*Record list:*
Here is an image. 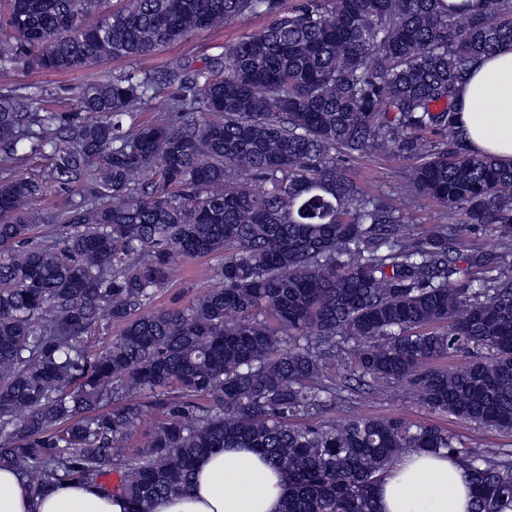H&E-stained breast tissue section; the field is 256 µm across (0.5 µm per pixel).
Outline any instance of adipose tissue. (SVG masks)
I'll list each match as a JSON object with an SVG mask.
<instances>
[{
	"mask_svg": "<svg viewBox=\"0 0 512 512\" xmlns=\"http://www.w3.org/2000/svg\"><path fill=\"white\" fill-rule=\"evenodd\" d=\"M469 151L512 164V44L483 57L456 93ZM288 475L254 448H221L196 465L188 492L158 499L152 512H280ZM379 512H469L473 486L448 452L411 450L376 487ZM0 512H128L126 498L63 482L42 497L0 468Z\"/></svg>",
	"mask_w": 512,
	"mask_h": 512,
	"instance_id": "ef3b65f1",
	"label": "adipose tissue"
}]
</instances>
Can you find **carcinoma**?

*Problem requirements:* Your task is to write out the lines from the one with "Outline any instance" through the end of the records, exactly and with nothing added.

*Solution:*
Outline any instance of adipose tissue. (SVG masks)
I'll list each match as a JSON object with an SVG mask.
<instances>
[{
	"mask_svg": "<svg viewBox=\"0 0 512 512\" xmlns=\"http://www.w3.org/2000/svg\"><path fill=\"white\" fill-rule=\"evenodd\" d=\"M469 151L512 164V44L483 57L456 93ZM288 475L254 448H221L196 465L188 492L158 499L152 512H280ZM379 512H469L473 486L448 452L411 450L376 487ZM0 512H128L126 498L63 482L42 497L0 468Z\"/></svg>",
	"mask_w": 512,
	"mask_h": 512,
	"instance_id": "ef3b65f1",
	"label": "adipose tissue"
}]
</instances>
Can you find **carcinoma**?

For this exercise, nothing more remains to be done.